Supplied information START

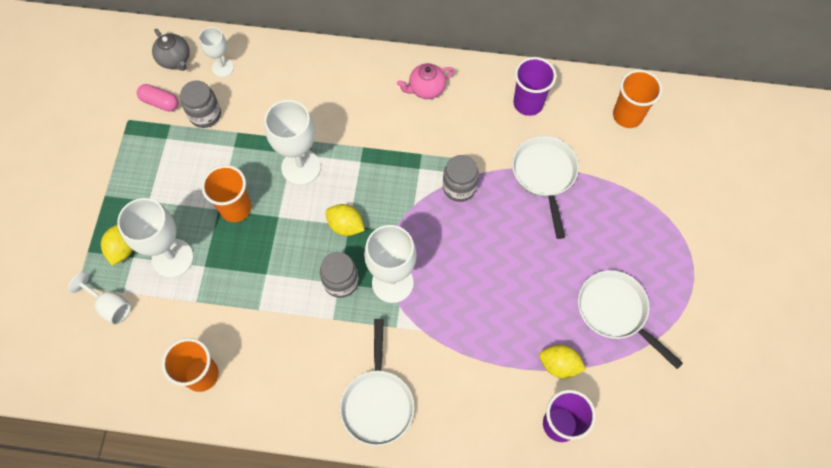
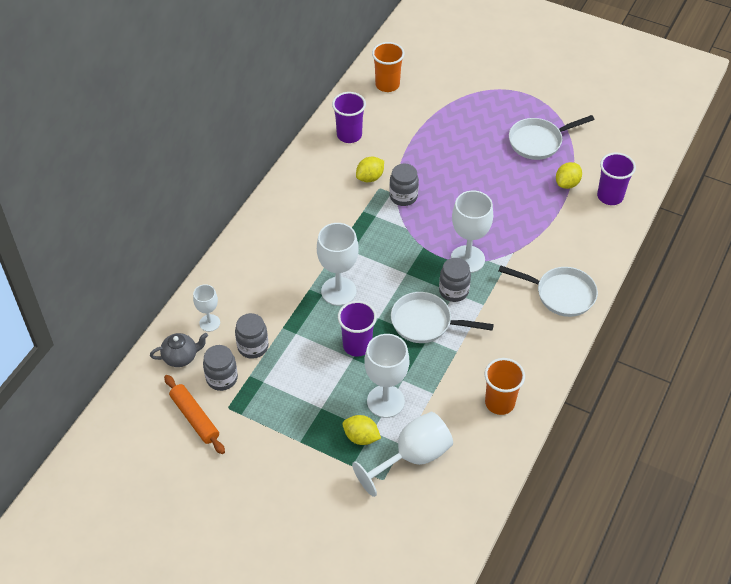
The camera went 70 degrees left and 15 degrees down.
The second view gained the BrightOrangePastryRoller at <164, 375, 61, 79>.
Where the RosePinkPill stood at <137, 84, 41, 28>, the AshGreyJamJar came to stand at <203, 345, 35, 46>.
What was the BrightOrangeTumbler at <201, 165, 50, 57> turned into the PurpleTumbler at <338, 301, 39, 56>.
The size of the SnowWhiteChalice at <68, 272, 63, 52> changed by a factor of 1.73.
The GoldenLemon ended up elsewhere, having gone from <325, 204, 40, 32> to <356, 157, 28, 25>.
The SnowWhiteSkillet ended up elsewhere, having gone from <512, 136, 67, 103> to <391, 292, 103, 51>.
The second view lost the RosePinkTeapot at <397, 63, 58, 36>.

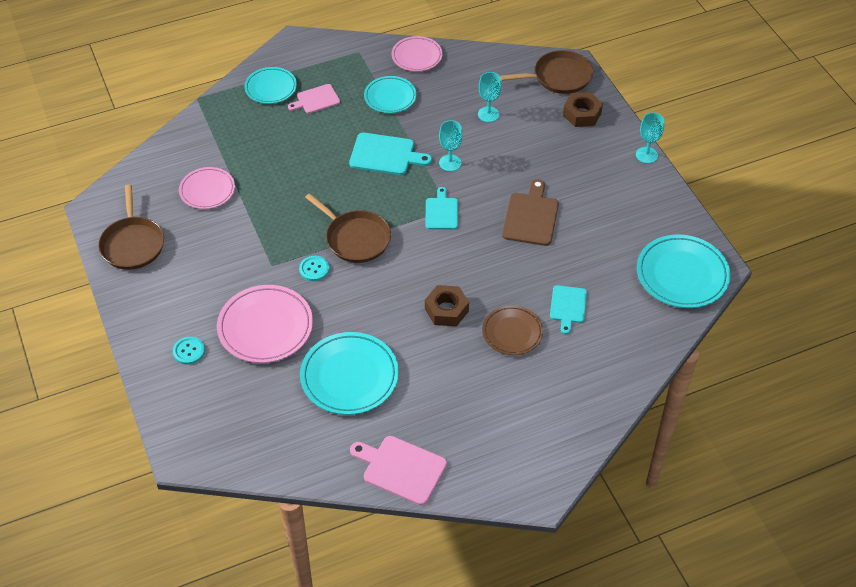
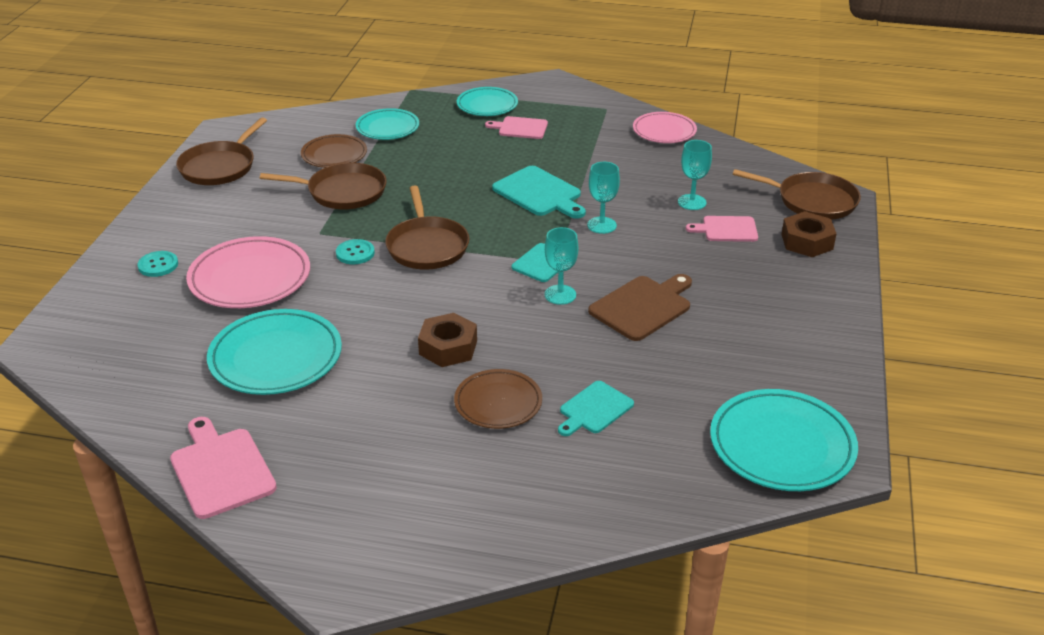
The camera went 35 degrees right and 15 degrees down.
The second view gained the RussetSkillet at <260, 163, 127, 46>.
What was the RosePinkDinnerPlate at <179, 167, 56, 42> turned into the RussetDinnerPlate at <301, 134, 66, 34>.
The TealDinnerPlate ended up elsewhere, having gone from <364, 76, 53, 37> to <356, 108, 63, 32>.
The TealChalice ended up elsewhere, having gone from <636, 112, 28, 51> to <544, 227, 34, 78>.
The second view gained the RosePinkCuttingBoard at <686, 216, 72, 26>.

Supplied information END

Your objective
Each record must appear again exactly as written above, without its pictures.

Output for this exercise
The camera went 70 degrees left and 15 degrees down.
The second view gained the BrightOrangePastryRoller at <164, 375, 61, 79>.
Where the RosePinkPill stood at <137, 84, 41, 28>, the AshGreyJamJar came to stand at <203, 345, 35, 46>.
What was the BrightOrangeTumbler at <201, 165, 50, 57> turned into the PurpleTumbler at <338, 301, 39, 56>.
The size of the SnowWhiteChalice at <68, 272, 63, 52> changed by a factor of 1.73.
The GoldenLemon ended up elsewhere, having gone from <325, 204, 40, 32> to <356, 157, 28, 25>.
The SnowWhiteSkillet ended up elsewhere, having gone from <512, 136, 67, 103> to <391, 292, 103, 51>.
The second view lost the RosePinkTeapot at <397, 63, 58, 36>.

The camera went 35 degrees right and 15 degrees down.
The second view gained the RussetSkillet at <260, 163, 127, 46>.
What was the RosePinkDinnerPlate at <179, 167, 56, 42> turned into the RussetDinnerPlate at <301, 134, 66, 34>.
The TealDinnerPlate ended up elsewhere, having gone from <364, 76, 53, 37> to <356, 108, 63, 32>.
The TealChalice ended up elsewhere, having gone from <636, 112, 28, 51> to <544, 227, 34, 78>.
The second view gained the RosePinkCuttingBoard at <686, 216, 72, 26>.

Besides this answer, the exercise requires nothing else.